• _What is expected_: A single figure is required: the number of lines below that contain "Monthly".

• _Records for the task_:
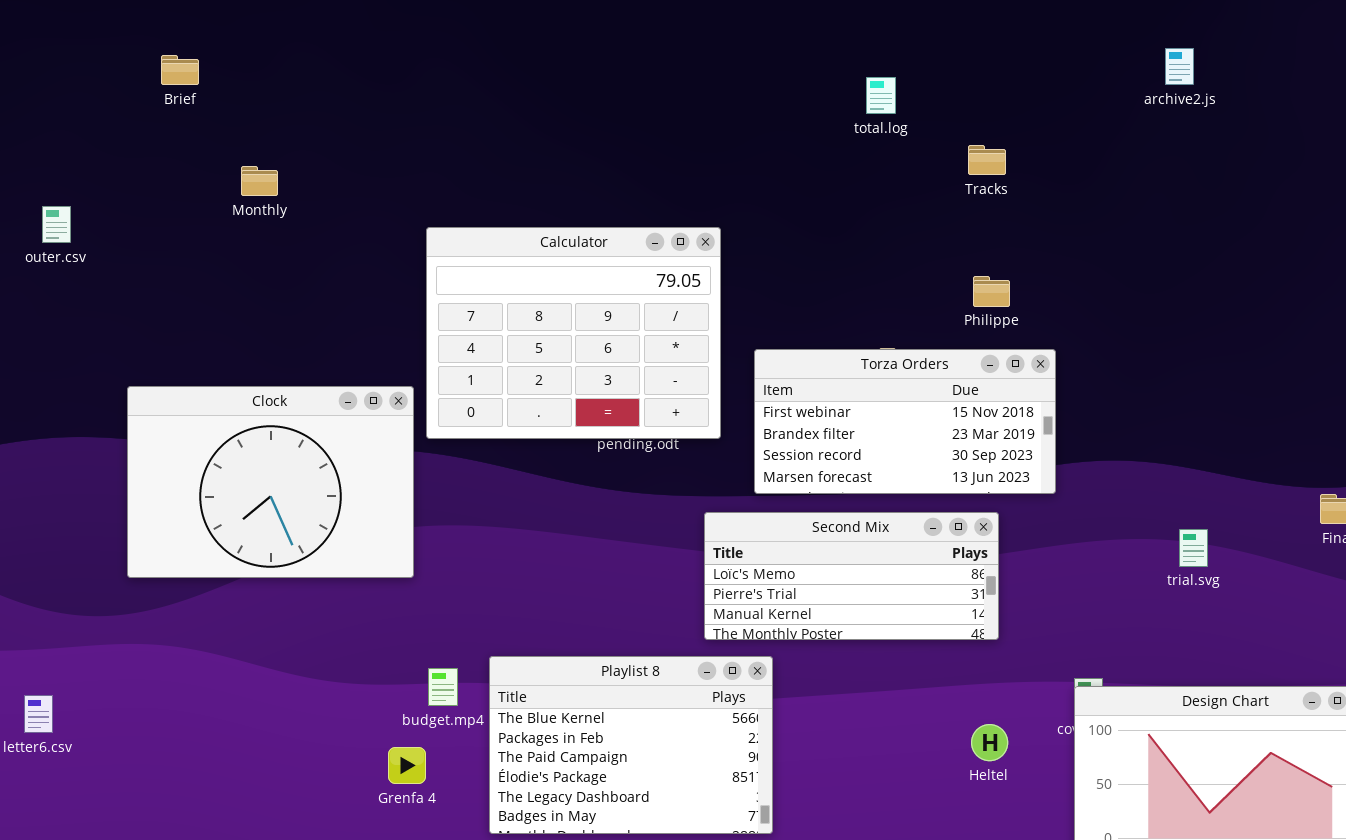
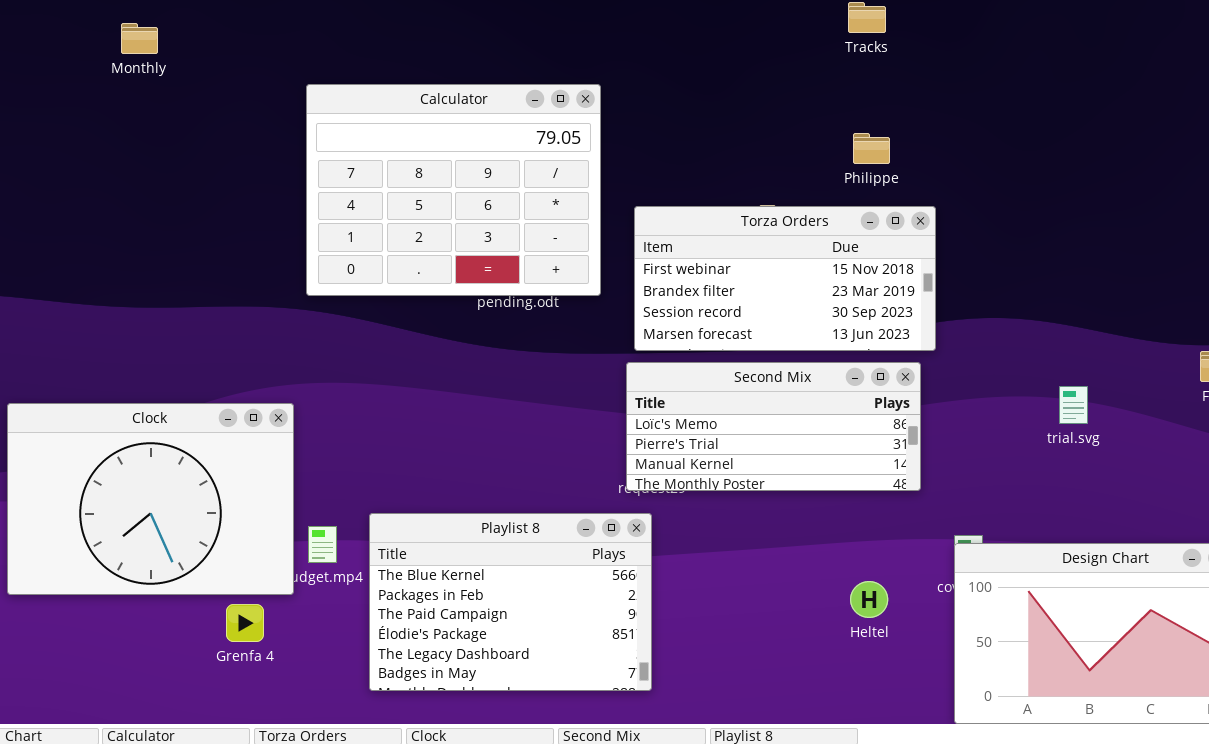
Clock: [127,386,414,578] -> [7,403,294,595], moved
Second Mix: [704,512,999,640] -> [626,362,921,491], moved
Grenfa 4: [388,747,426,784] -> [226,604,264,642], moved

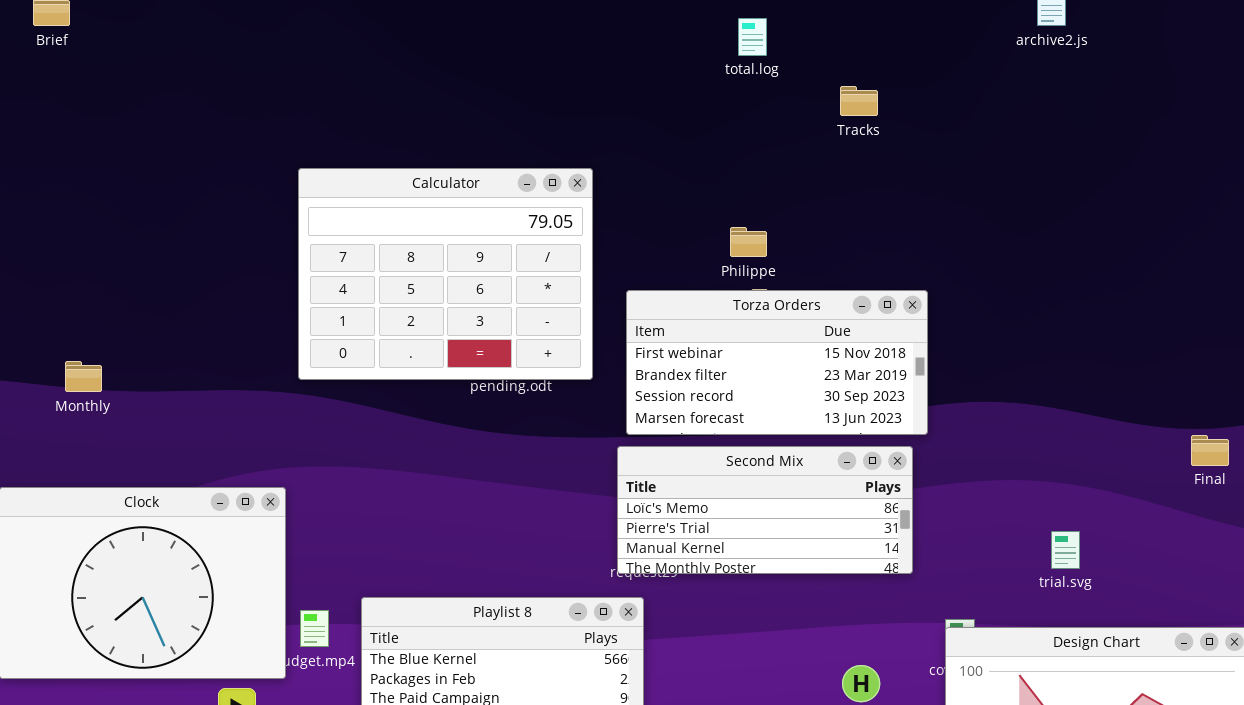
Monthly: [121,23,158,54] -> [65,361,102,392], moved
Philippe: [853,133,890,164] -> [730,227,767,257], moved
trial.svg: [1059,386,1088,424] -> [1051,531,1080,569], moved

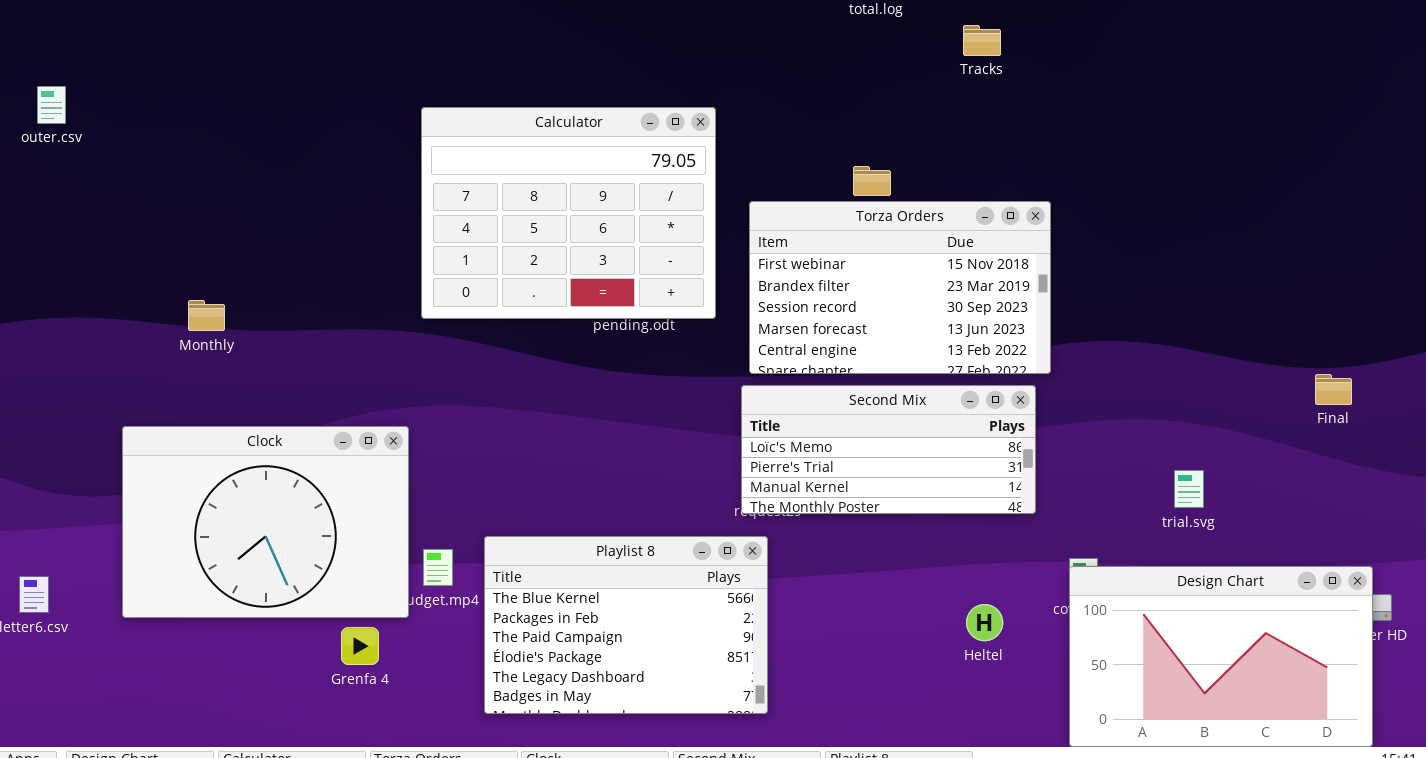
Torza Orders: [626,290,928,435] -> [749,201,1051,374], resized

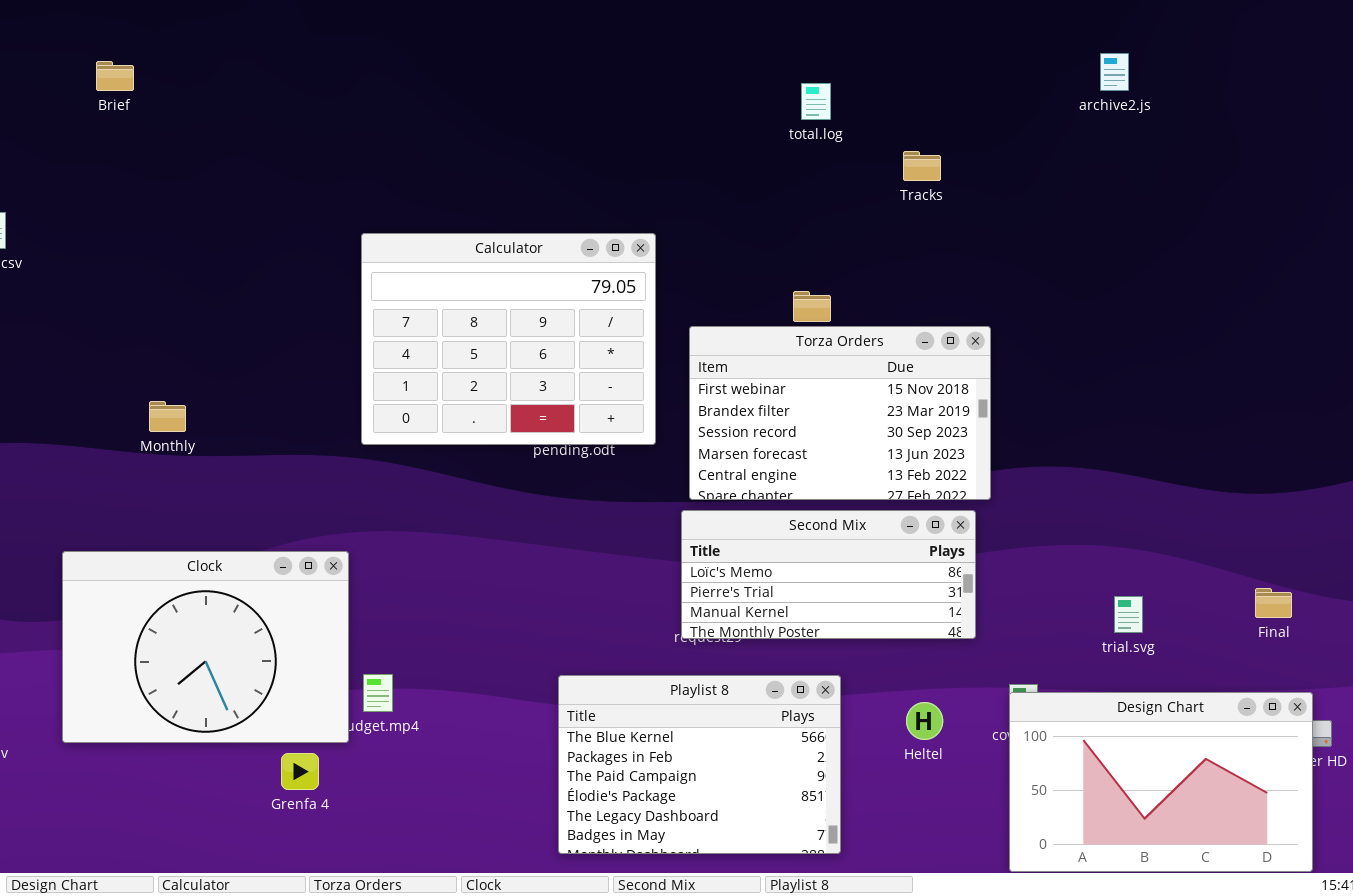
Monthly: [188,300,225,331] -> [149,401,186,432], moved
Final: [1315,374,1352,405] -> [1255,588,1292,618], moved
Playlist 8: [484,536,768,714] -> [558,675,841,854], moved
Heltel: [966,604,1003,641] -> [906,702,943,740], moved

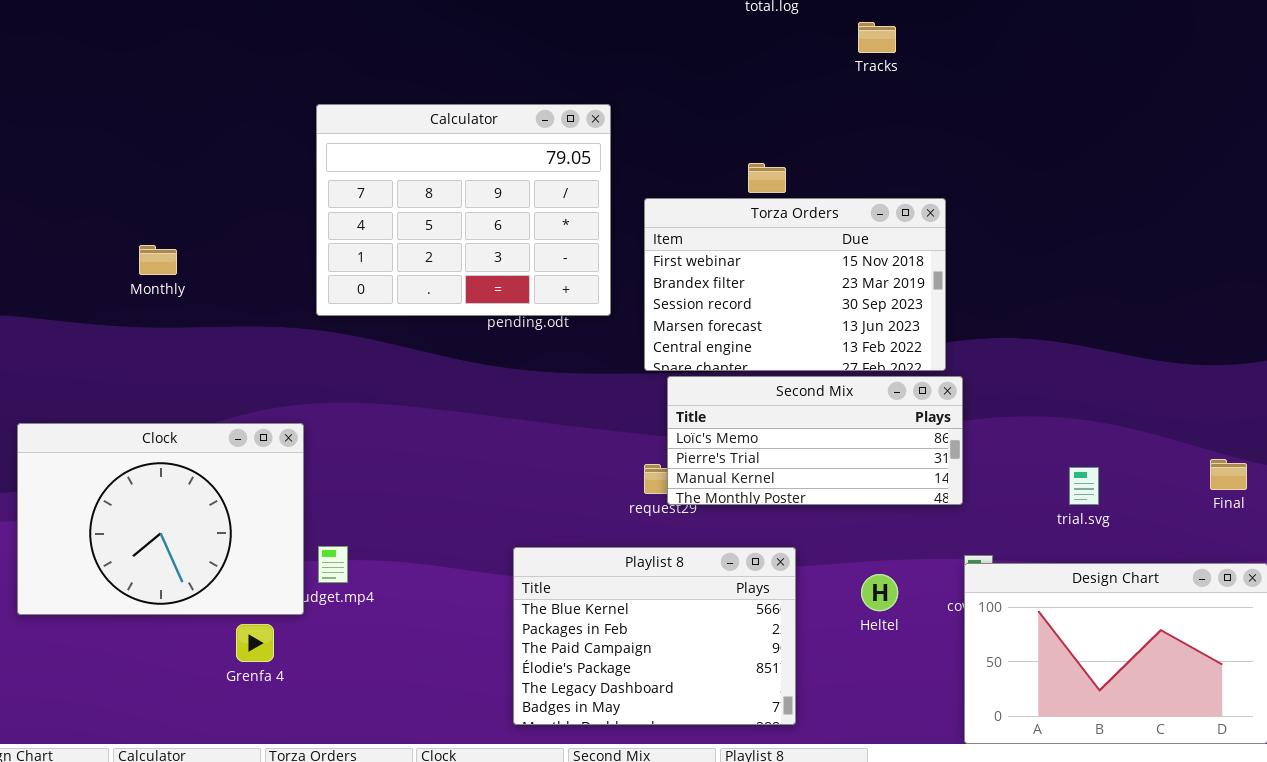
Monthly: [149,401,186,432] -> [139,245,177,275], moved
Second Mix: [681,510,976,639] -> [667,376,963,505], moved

• _Result_: 3